To do
Repeat the data word for word and skip the pictures.

Entries provided
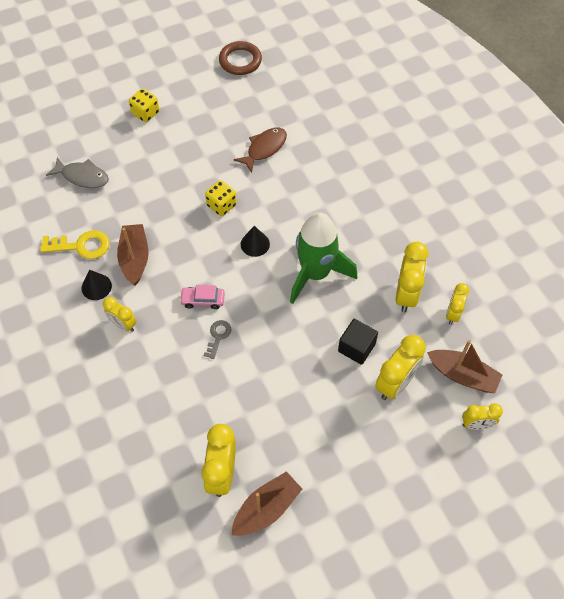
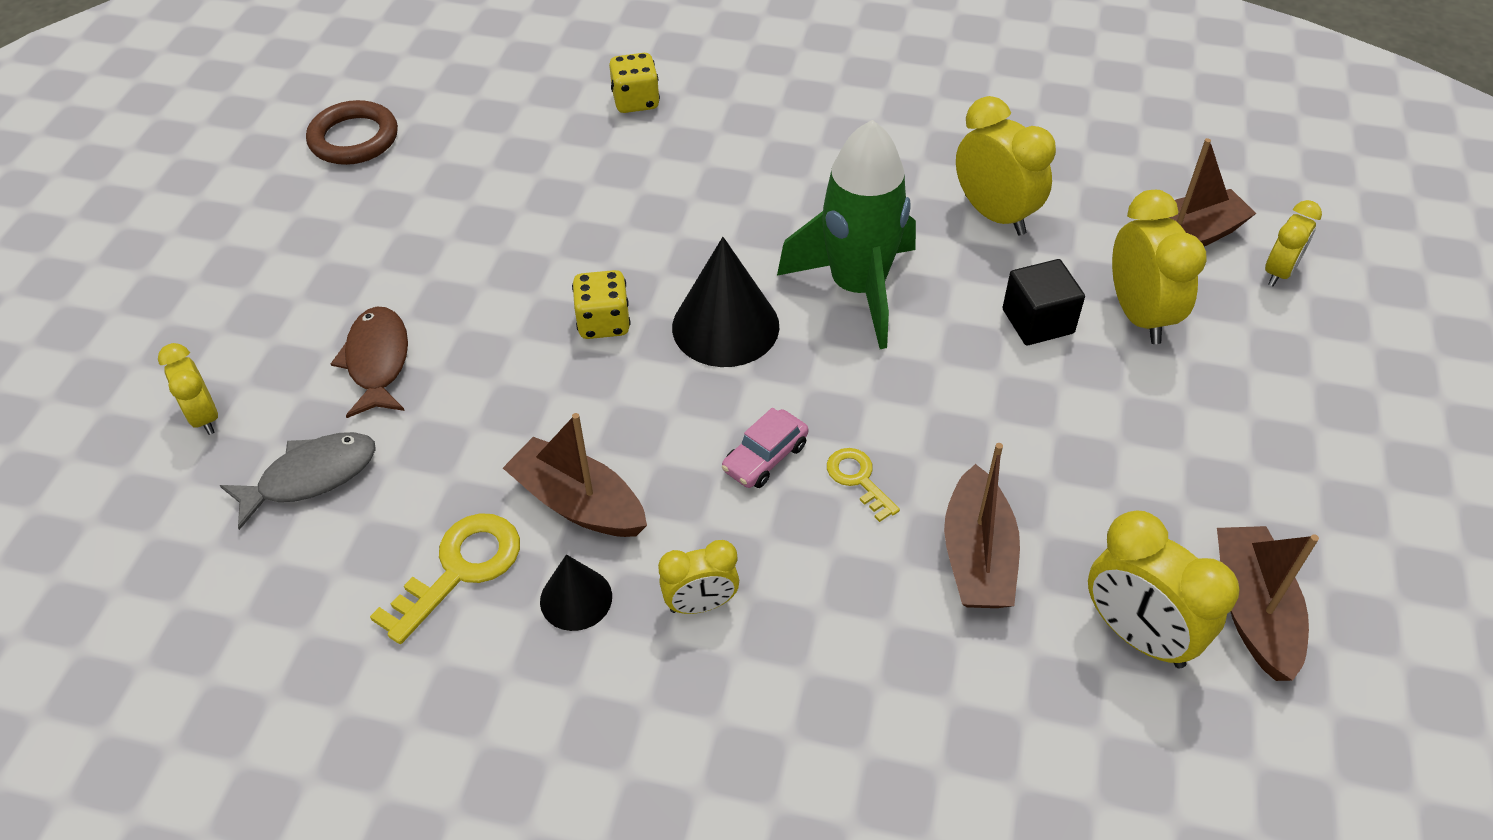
camera: 50 degrees left, 10 degrees down
yellow dice [129,88,159,122] -> yellow dice moved to [609,53,660,113]
grey key [204,320,231,359] -> yellow key [827,448,900,522]
brown fish [234,128,287,173] -> brown fish moved to [331,306,408,418]
black cone [241,226,270,257] -> black cone [672,237,780,367], size x1.76
yellow clock [446,283,469,325] -> yellow clock moved to [158,343,218,435]
none -> brown boat [944,443,1020,608]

Result below
camera: 50 degrees left, 10 degrees down
yellow dice [129,88,159,122] -> yellow dice moved to [609,53,660,113]
grey key [204,320,231,359] -> yellow key [827,448,900,522]
brown fish [234,128,287,173] -> brown fish moved to [331,306,408,418]
black cone [241,226,270,257] -> black cone [672,237,780,367], size x1.76
yellow clock [446,283,469,325] -> yellow clock moved to [158,343,218,435]
none -> brown boat [944,443,1020,608]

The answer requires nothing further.